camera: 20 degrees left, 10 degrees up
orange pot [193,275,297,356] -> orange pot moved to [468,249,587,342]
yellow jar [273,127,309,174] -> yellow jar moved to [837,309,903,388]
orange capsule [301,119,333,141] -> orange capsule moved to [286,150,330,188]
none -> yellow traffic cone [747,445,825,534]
:::
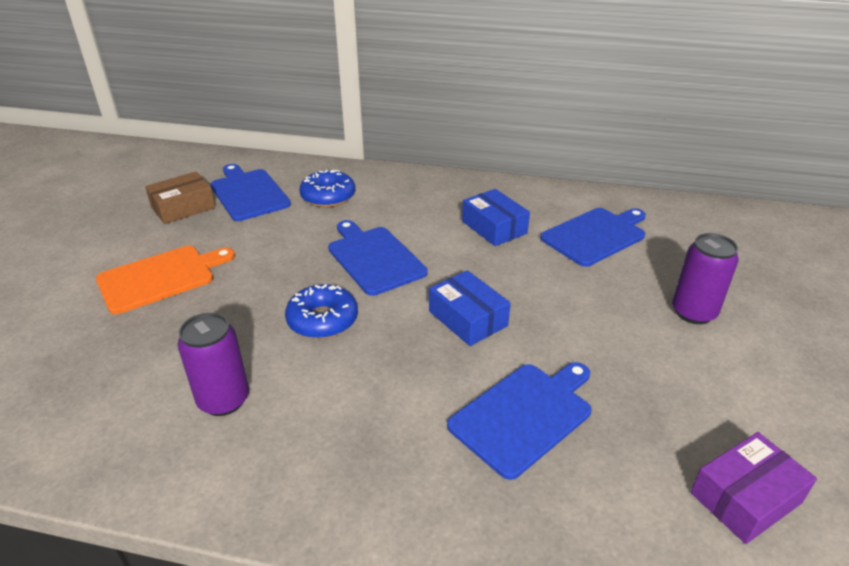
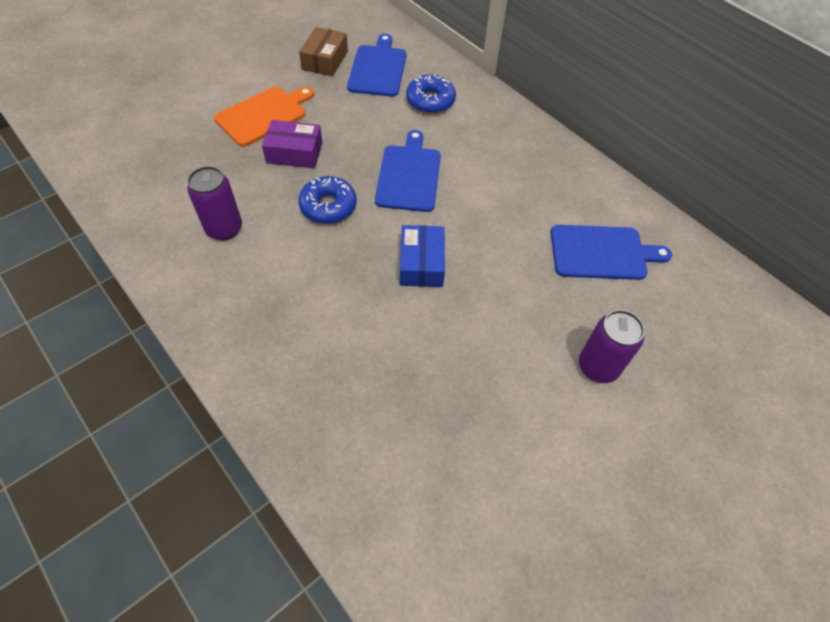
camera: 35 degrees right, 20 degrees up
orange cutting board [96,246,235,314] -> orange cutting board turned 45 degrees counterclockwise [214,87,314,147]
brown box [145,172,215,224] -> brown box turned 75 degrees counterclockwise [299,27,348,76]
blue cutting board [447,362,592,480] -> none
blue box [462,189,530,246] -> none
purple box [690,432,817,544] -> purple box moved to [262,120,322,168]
:::
◆ **TASK STATEMENT**:
In the records above, find every line with the word "none" and copy it.

◆ **SOLUTION TO THE EXERCISE**:
none -> yellow traffic cone [747,445,825,534]
blue cutting board [447,362,592,480] -> none
blue box [462,189,530,246] -> none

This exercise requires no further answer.